▸ Data records
_ _ _ _ _ _ _

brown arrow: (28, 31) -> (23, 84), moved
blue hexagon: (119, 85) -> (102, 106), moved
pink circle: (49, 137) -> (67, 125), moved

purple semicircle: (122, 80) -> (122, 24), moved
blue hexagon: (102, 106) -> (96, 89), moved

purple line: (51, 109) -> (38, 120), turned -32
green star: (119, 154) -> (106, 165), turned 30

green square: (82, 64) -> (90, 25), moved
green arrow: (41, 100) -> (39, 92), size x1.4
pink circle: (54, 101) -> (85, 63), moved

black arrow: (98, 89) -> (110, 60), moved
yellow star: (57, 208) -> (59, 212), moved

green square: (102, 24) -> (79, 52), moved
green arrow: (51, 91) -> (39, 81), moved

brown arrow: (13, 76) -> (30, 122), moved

_ _ _ _ _ _ _

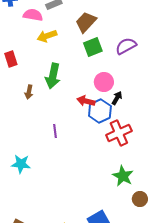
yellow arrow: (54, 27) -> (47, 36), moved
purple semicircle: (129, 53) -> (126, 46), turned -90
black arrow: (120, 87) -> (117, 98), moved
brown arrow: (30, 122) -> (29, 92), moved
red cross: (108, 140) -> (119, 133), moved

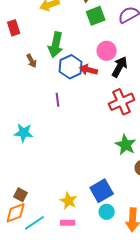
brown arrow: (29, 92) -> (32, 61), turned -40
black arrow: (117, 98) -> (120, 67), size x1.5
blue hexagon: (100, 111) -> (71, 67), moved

_ _ _ _ _ _ _

▸ Problem requirements
Number of lines in the records above holding the word "semicircle": state it and nothing else.

▸ Problem solution
2